EXERCISE GOAL
Repeat the entries exactly as they are written.

RECORDS SUPPLIED
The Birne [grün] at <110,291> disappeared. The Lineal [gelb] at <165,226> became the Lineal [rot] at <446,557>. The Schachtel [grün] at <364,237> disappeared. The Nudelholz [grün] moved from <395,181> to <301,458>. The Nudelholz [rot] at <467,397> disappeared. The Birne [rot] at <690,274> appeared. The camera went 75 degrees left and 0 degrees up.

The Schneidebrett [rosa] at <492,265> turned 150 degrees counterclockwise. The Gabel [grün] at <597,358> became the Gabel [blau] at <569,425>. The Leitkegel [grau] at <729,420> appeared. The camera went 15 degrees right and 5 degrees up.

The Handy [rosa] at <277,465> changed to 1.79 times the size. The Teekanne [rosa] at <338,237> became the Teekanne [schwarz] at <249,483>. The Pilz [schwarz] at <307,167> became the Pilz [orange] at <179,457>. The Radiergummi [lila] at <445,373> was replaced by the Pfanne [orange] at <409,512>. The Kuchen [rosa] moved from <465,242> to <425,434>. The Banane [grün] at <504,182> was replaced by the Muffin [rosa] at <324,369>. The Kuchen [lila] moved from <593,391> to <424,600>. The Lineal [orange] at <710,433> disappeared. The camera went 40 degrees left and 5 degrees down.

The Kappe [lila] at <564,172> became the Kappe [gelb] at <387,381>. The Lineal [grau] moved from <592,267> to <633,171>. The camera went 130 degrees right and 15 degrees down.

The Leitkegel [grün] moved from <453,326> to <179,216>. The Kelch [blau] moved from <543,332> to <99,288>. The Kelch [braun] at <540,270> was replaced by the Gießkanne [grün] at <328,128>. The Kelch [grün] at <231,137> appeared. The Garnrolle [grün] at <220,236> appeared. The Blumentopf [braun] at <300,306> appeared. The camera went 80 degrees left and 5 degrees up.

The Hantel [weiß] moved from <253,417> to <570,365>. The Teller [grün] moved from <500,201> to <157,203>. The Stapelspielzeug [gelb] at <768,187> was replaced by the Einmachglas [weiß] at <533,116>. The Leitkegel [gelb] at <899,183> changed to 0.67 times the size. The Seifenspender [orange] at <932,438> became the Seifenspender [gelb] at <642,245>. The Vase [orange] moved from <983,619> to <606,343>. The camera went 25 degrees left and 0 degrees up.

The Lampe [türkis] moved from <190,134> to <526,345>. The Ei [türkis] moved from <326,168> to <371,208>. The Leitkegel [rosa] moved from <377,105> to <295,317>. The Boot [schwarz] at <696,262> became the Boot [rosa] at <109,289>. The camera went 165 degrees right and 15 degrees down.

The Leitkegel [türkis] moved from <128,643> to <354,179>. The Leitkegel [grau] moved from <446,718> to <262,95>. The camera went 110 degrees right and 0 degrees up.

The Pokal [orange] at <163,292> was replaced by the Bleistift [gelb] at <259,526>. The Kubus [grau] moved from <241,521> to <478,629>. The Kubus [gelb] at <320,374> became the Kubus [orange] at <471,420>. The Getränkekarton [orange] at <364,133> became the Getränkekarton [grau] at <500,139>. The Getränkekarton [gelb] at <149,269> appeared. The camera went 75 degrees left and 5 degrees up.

EXERCISE SOLUTION
The Birne [grün] at <110,291> disappeared. The Lineal [gelb] at <165,226> became the Lineal [rot] at <446,557>. The Schachtel [grün] at <364,237> disappeared. The Nudelholz [grün] moved from <395,181> to <301,458>. The Nudelholz [rot] at <467,397> disappeared. The Birne [rot] at <690,274> appeared. The camera went 75 degrees left and 0 degrees up.

The Schneidebrett [rosa] at <492,265> turned 150 degrees counterclockwise. The Gabel [grün] at <597,358> became the Gabel [blau] at <569,425>. The Leitkegel [grau] at <729,420> appeared. The camera went 15 degrees right and 5 degrees up.

The Handy [rosa] at <277,465> changed to 1.79 times the size. The Teekanne [rosa] at <338,237> became the Teekanne [schwarz] at <249,483>. The Pilz [schwarz] at <307,167> became the Pilz [orange] at <179,457>. The Radiergummi [lila] at <445,373> was replaced by the Pfanne [orange] at <409,512>. The Kuchen [rosa] moved from <465,242> to <425,434>. The Banane [grün] at <504,182> was replaced by the Muffin [rosa] at <324,369>. The Kuchen [lila] moved from <593,391> to <424,600>. The Lineal [orange] at <710,433> disappeared. The camera went 40 degrees left and 5 degrees down.

The Kappe [lila] at <564,172> became the Kappe [gelb] at <387,381>. The Lineal [grau] moved from <592,267> to <633,171>. The camera went 130 degrees right and 15 degrees down.

The Leitkegel [grün] moved from <453,326> to <179,216>. The Kelch [blau] moved from <543,332> to <99,288>. The Kelch [braun] at <540,270> was replaced by the Gießkanne [grün] at <328,128>. The Kelch [grün] at <231,137> appeared. The Garnrolle [grün] at <220,236> appeared. The Blumentopf [braun] at <300,306> appeared. The camera went 80 degrees left and 5 degrees up.

The Hantel [weiß] moved from <253,417> to <570,365>. The Teller [grün] moved from <500,201> to <157,203>. The Stapelspielzeug [gelb] at <768,187> was replaced by the Einmachglas [weiß] at <533,116>. The Leitkegel [gelb] at <899,183> changed to 0.67 times the size. The Seifenspender [orange] at <932,438> became the Seifenspender [gelb] at <642,245>. The Vase [orange] moved from <983,619> to <606,343>. The camera went 25 degrees left and 0 degrees up.

The Lampe [türkis] moved from <190,134> to <526,345>. The Ei [türkis] moved from <326,168> to <371,208>. The Leitkegel [rosa] moved from <377,105> to <295,317>. The Boot [schwarz] at <696,262> became the Boot [rosa] at <109,289>. The camera went 165 degrees right and 15 degrees down.

The Leitkegel [türkis] moved from <128,643> to <354,179>. The Leitkegel [grau] moved from <446,718> to <262,95>. The camera went 110 degrees right and 0 degrees up.

The Pokal [orange] at <163,292> was replaced by the Bleistift [gelb] at <259,526>. The Kubus [grau] moved from <241,521> to <478,629>. The Kubus [gelb] at <320,374> became the Kubus [orange] at <471,420>. The Getränkekarton [orange] at <364,133> became the Getränkekarton [grau] at <500,139>. The Getränkekarton [gelb] at <149,269> appeared. The camera went 75 degrees left and 5 degrees up.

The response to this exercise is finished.